## DATA EXTRACT
▬▬▬▬▬▬
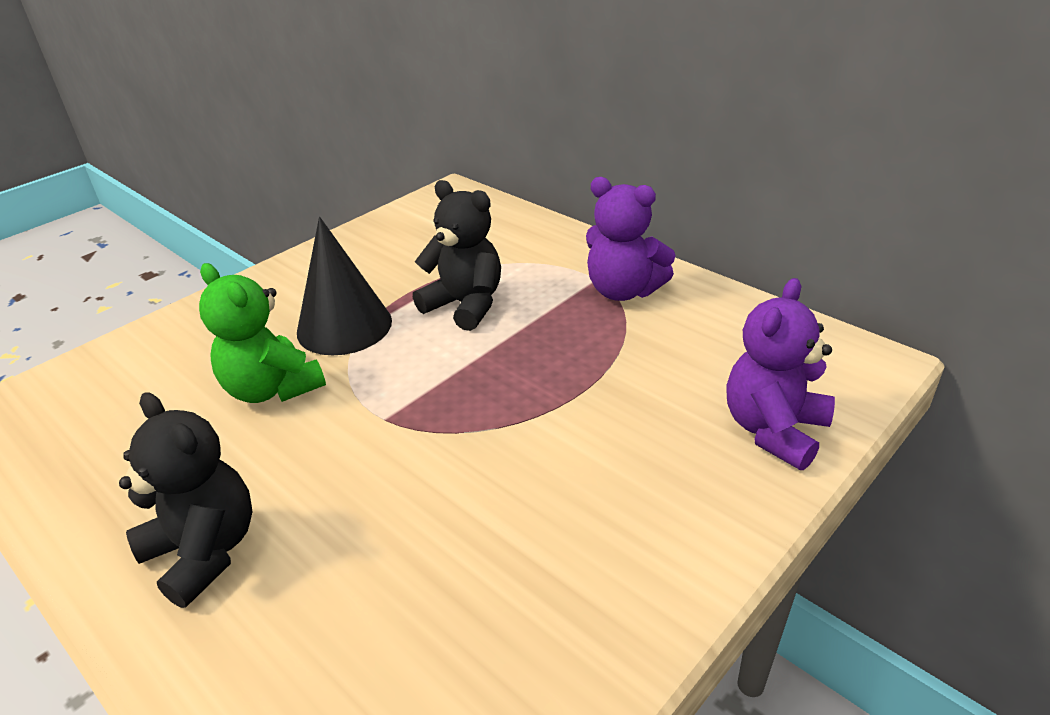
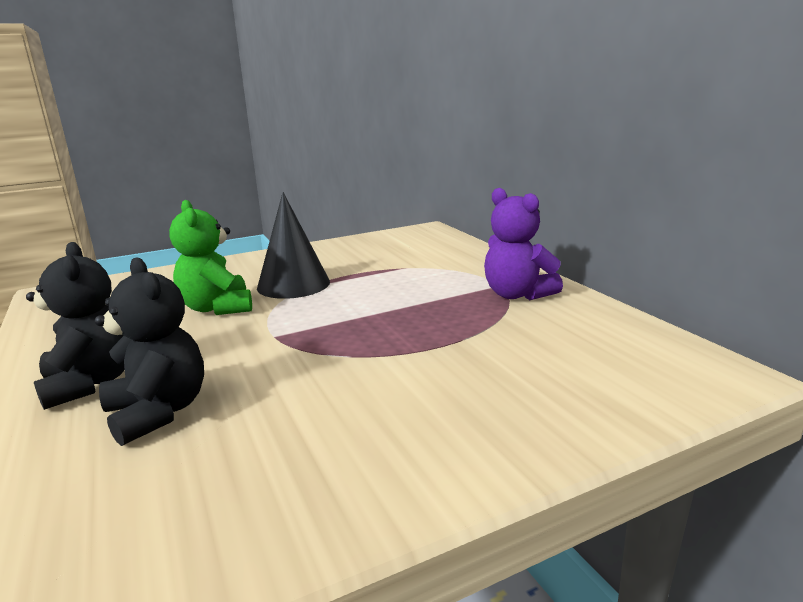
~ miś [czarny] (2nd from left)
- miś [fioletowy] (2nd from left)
▬▬▬▬▬▬
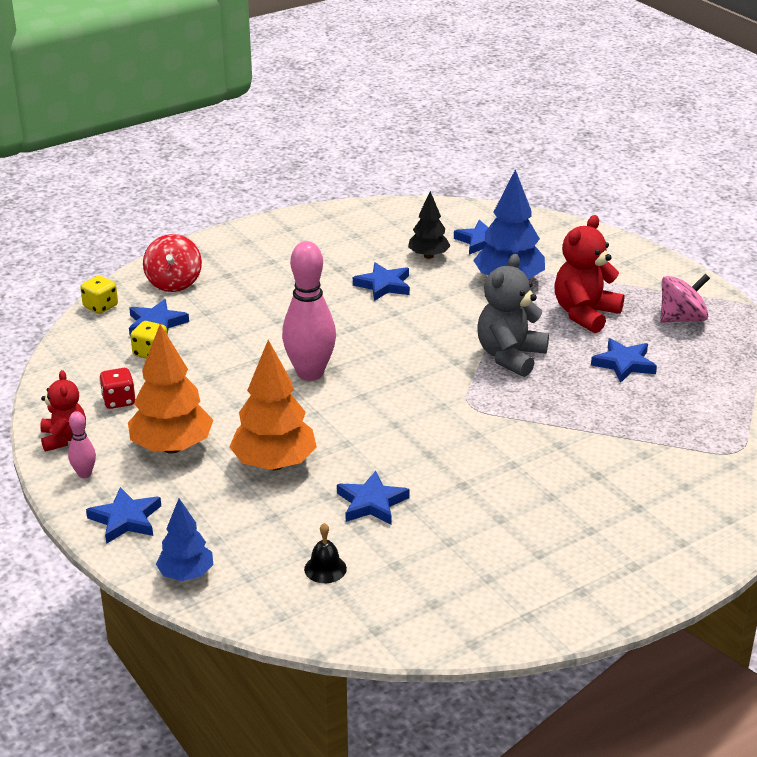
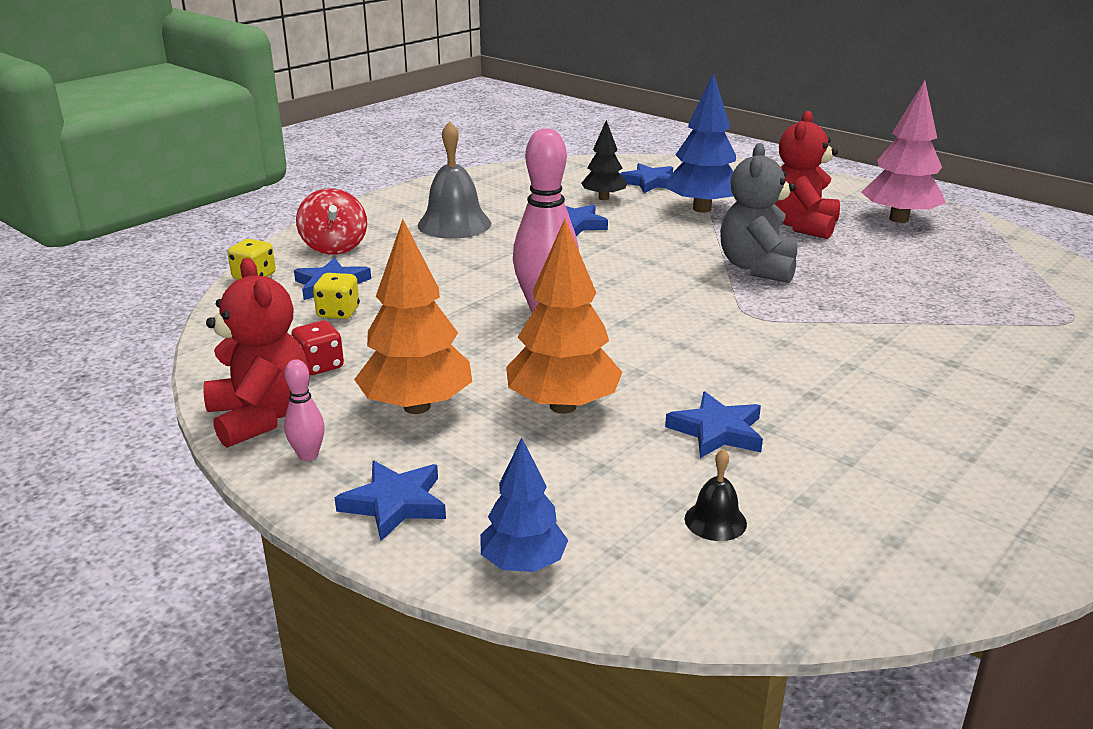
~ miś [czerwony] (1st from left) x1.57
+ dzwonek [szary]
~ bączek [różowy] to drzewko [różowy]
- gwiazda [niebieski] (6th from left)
▬▬▬▬▬▬
## WHAT YOU SHOULD DO
The response must hold only the lines above from the line with "from left) x1.57" through the line with "- gwiazda [niebieski] (6th from left)", each copied exactly, both ends kept.

## ANSWER TO THIS TASK
~ miś [czerwony] (1st from left) x1.57
+ dzwonek [szary]
~ bączek [różowy] to drzewko [różowy]
- gwiazda [niebieski] (6th from left)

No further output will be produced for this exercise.